**What you will do**
Copy every line in the dataset excerpts below that contains the word "paper".

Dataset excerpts
════════════════════
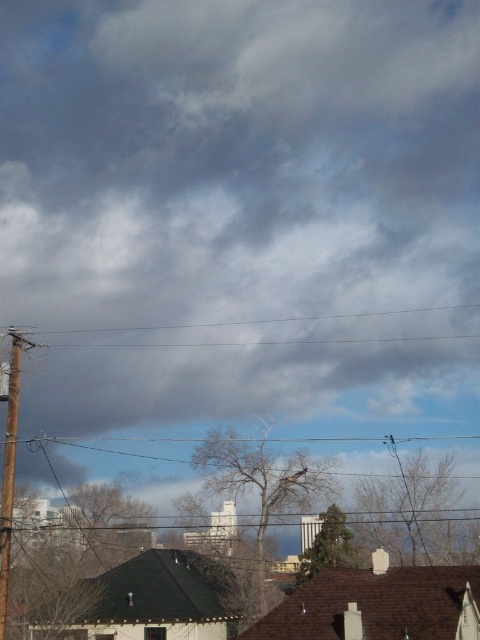
You are a bird flying over the scene and want to land on the highest point between the brown wooden telegraph pole at left and the wooden post at left. Which one should you choose?

The wooden post at left is higher because the brown wooden telegraph pole at left is located below it.

You are a bird flying over the city and see the brown wooden telegraph pole at left represented by point (9, 472). Based on the coordinates, is the pole closer to the top or bottom of the image?

The brown wooden telegraph pole at left is represented by point (9, 472). Since the y coordinate is 0.019, which is closer to the bottom of the image, the pole is closer to the bottom.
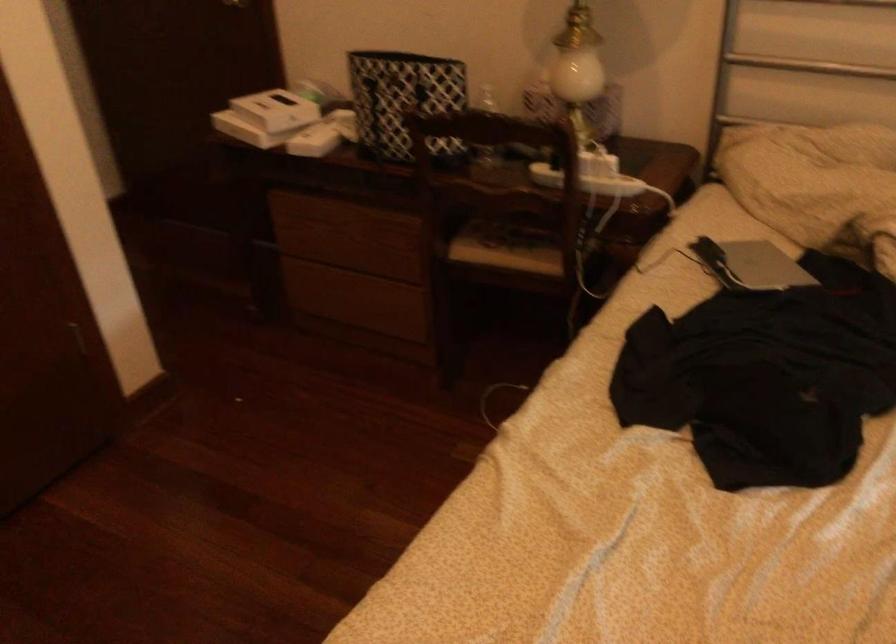
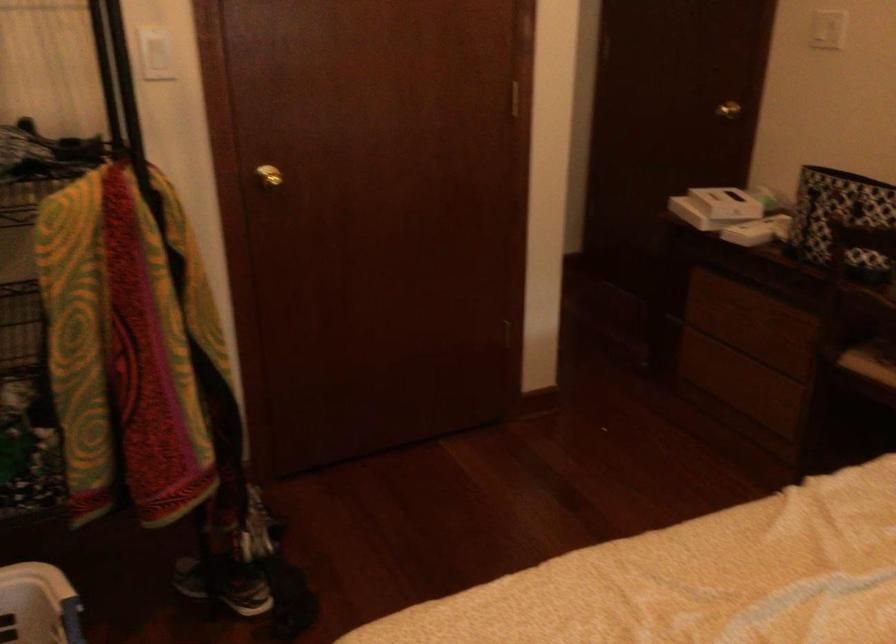
Question: I am providing you with two images of the same scene from different viewpoints. Which of the following objects are not visible in image2?

Choices:
 (A) white box
 (B) gold doorknob
 (C) white light switch
 (D) none of these

Answer: (D)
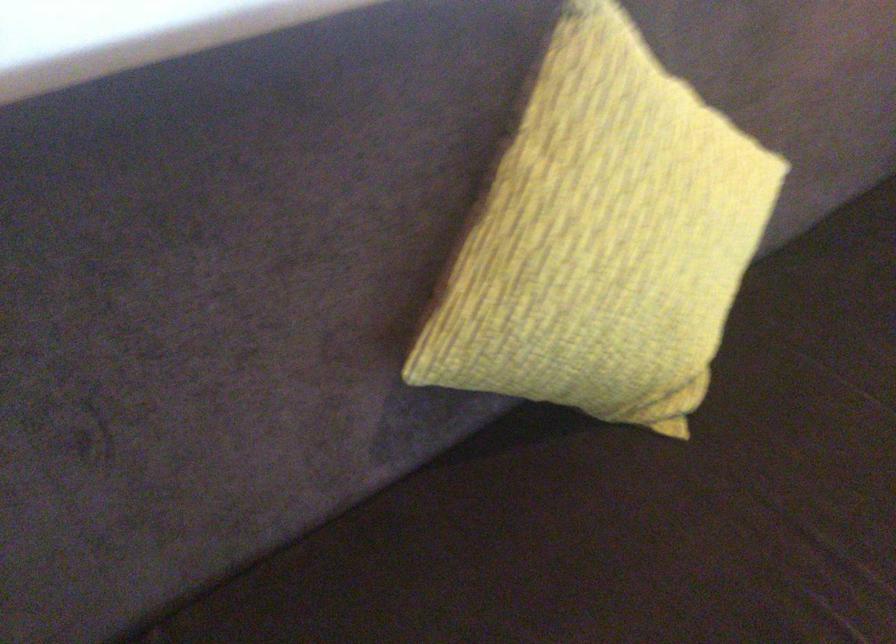
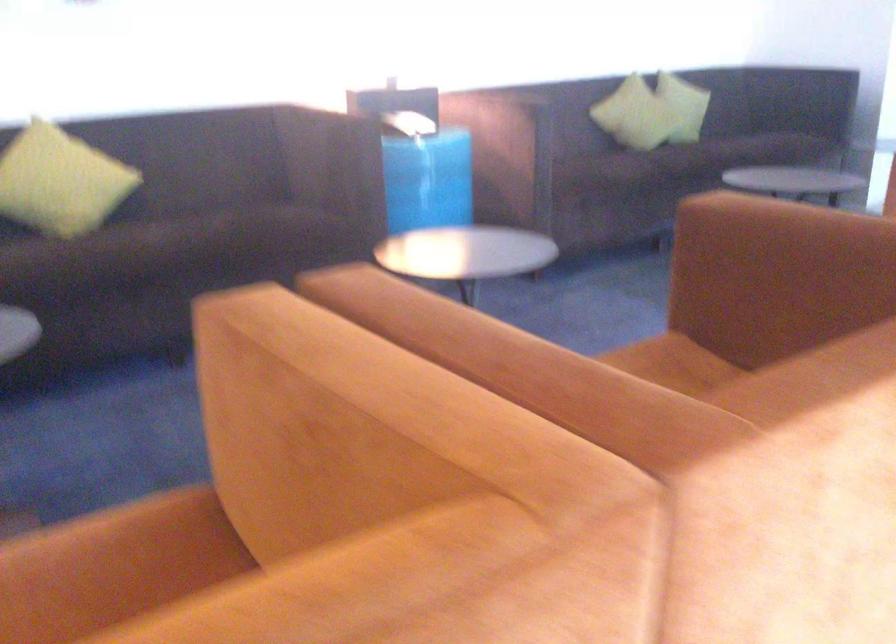
In a continuous first-person perspective shot, in which direction is the camera moving?

The cameraman moved toward right, backward.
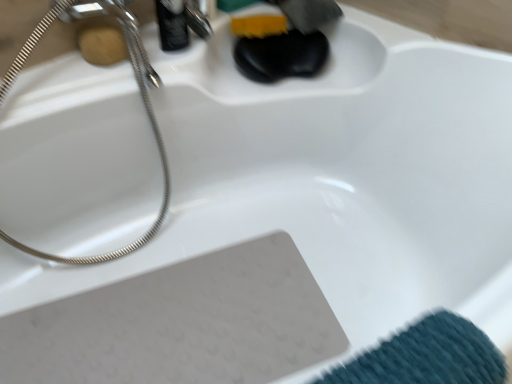
Question: From their relative heights in the image, would you say wooden soap at upper left is taller or shorter than polished chrome faucet at upper center?

Choices:
 (A) tall
 (B) short

Answer: (B)

Question: Which is correct: wooden soap at upper left is inside polished chrome faucet at upper center, or outside of it?

Choices:
 (A) inside
 (B) outside

Answer: (B)

Question: Based on their relative distances, which object is nearer to the satin nickel shower head at upper left?

Choices:
 (A) wooden soap at upper left
 (B) polished chrome faucet at upper center

Answer: (A)

Question: Based on their relative distances, which object is farther from the wooden soap at upper left?

Choices:
 (A) satin nickel shower head at upper left
 (B) polished chrome faucet at upper center

Answer: (A)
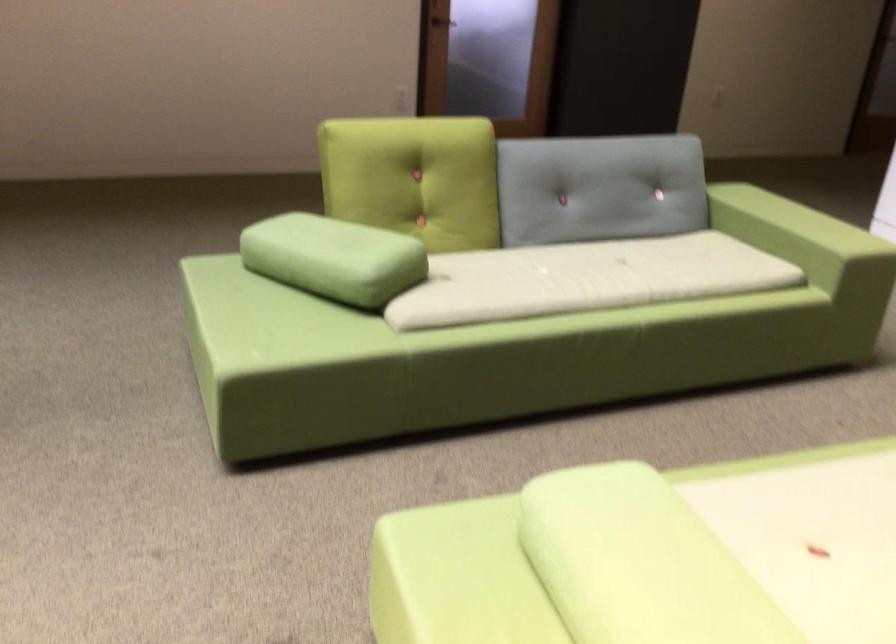
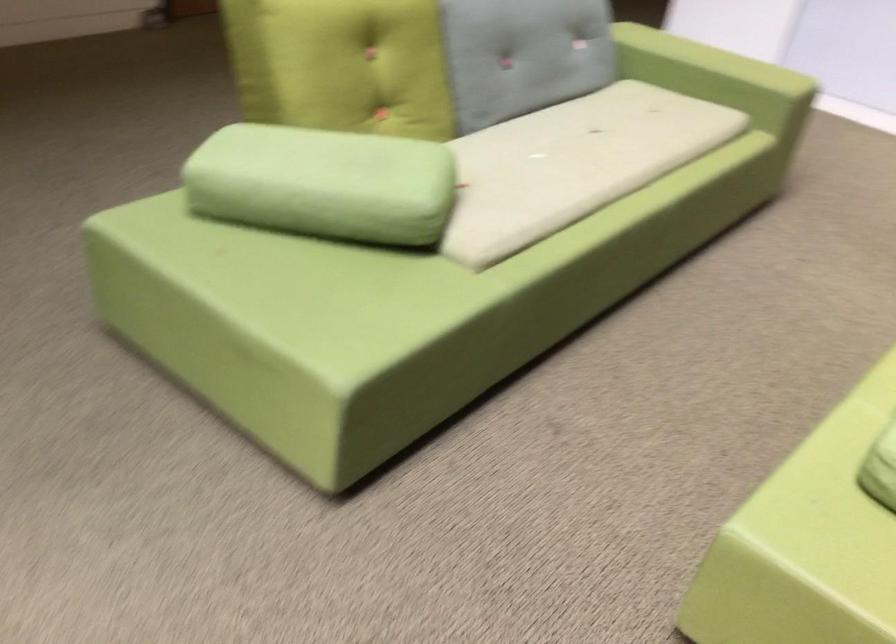
In the second image, find the point that corresponds to pixel 773 236 in the first image.

(717, 77)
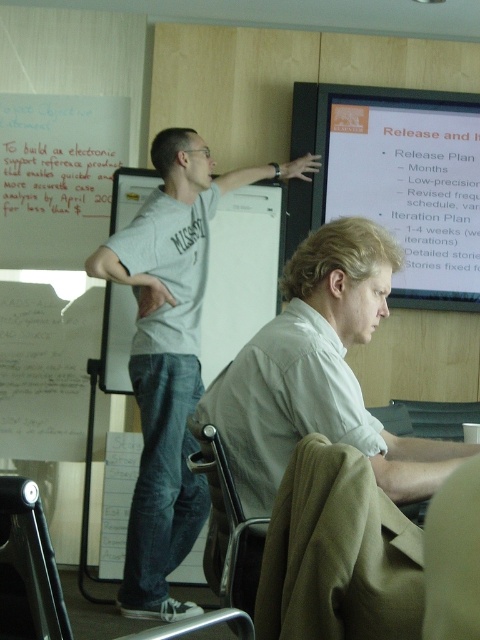
You are organizing a presentation and need to decide which item to move first. Based on their sizes, should you move the gray cotton shirt at upper center or the white paper at upper left first?

The gray cotton shirt at upper center is wider than the white paper at upper left, so you should move the gray cotton shirt at upper center first because it takes up more space.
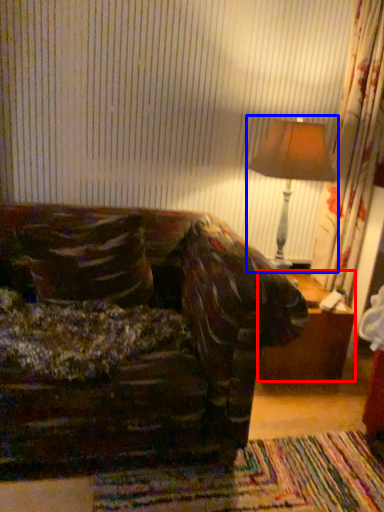
Question: Which point is closer to the camera, table (highlighted by a red box) or table lamp (highlighted by a blue box)?

Choices:
 (A) table
 (B) table lamp

Answer: (B)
════════════════════
**Problem solution**
You are organizing a presentation and need to decide which item to move first. Based on their sizes, should you move the gray cotton shirt at upper center or the white paper at upper left first?
The gray cotton shirt at upper center is wider than the white paper at upper left, so you should move the gray cotton shirt at upper center first because it takes up more space.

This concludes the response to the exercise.